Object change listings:
>>>>

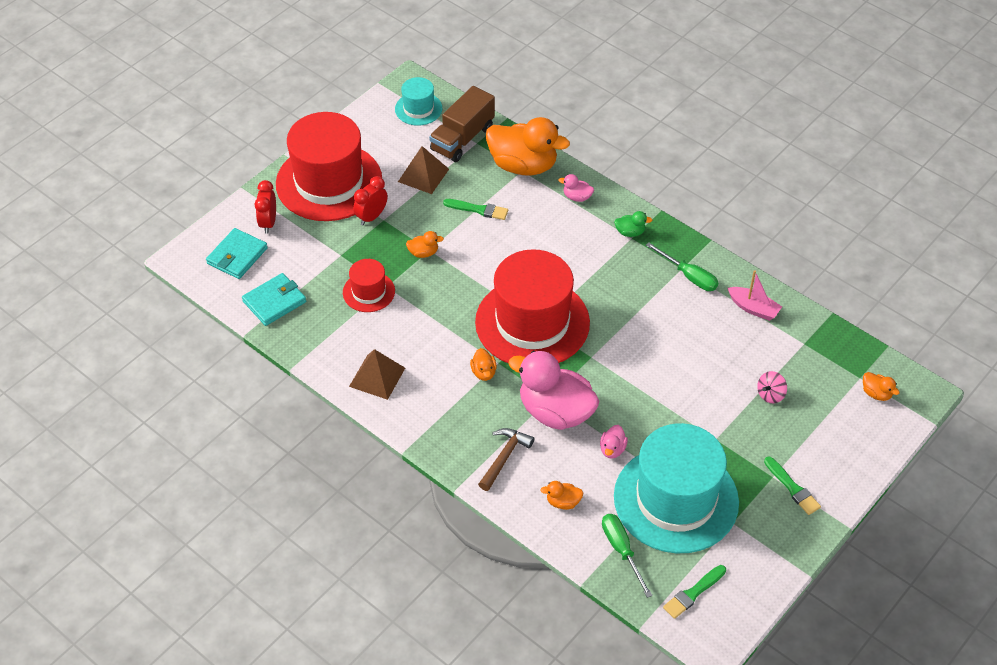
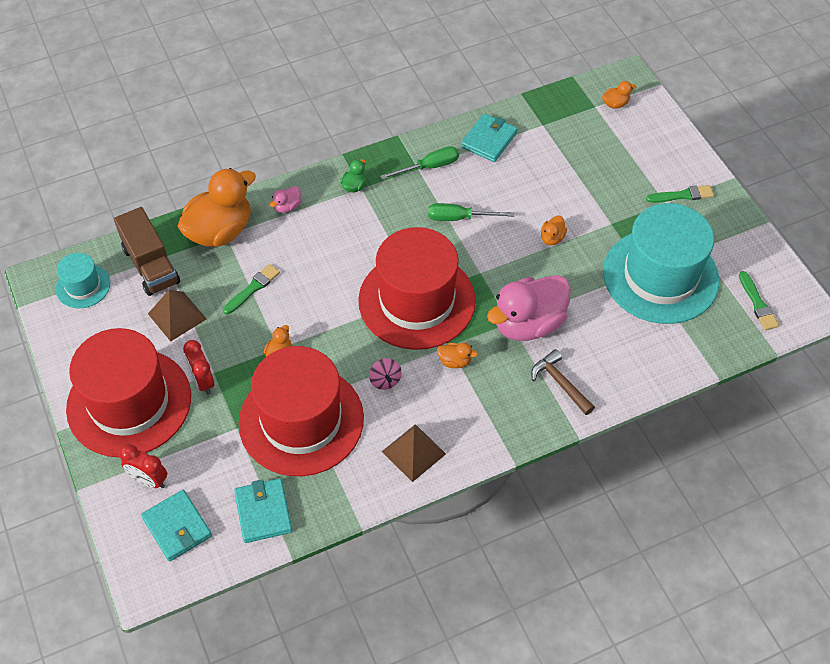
camera: 65 degrees left, 5 degrees up
(368, 292) = (301, 420): red hat -> red hat, size x2.15
(563, 502) = (629, 358): orange duck -> orange duck (552, 238)
(612, 449) = (589, 299): pink duck -> none
(621, 550) = (696, 335): green screwdriver -> green screwdriver (459, 218)
(753, 308) = (489, 140): pink boat -> turquoise wallet
(770, 394) = (584, 168): pink spinning top -> pink spinning top (385, 380)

<<<<

Your instructions: Would you copy out every line of the data above exactly, minus the pictures?

Result:
camera: 65 degrees left, 5 degrees up
(368, 292) = (301, 420): red hat -> red hat, size x2.15
(563, 502) = (629, 358): orange duck -> orange duck (552, 238)
(612, 449) = (589, 299): pink duck -> none
(621, 550) = (696, 335): green screwdriver -> green screwdriver (459, 218)
(753, 308) = (489, 140): pink boat -> turquoise wallet
(770, 394) = (584, 168): pink spinning top -> pink spinning top (385, 380)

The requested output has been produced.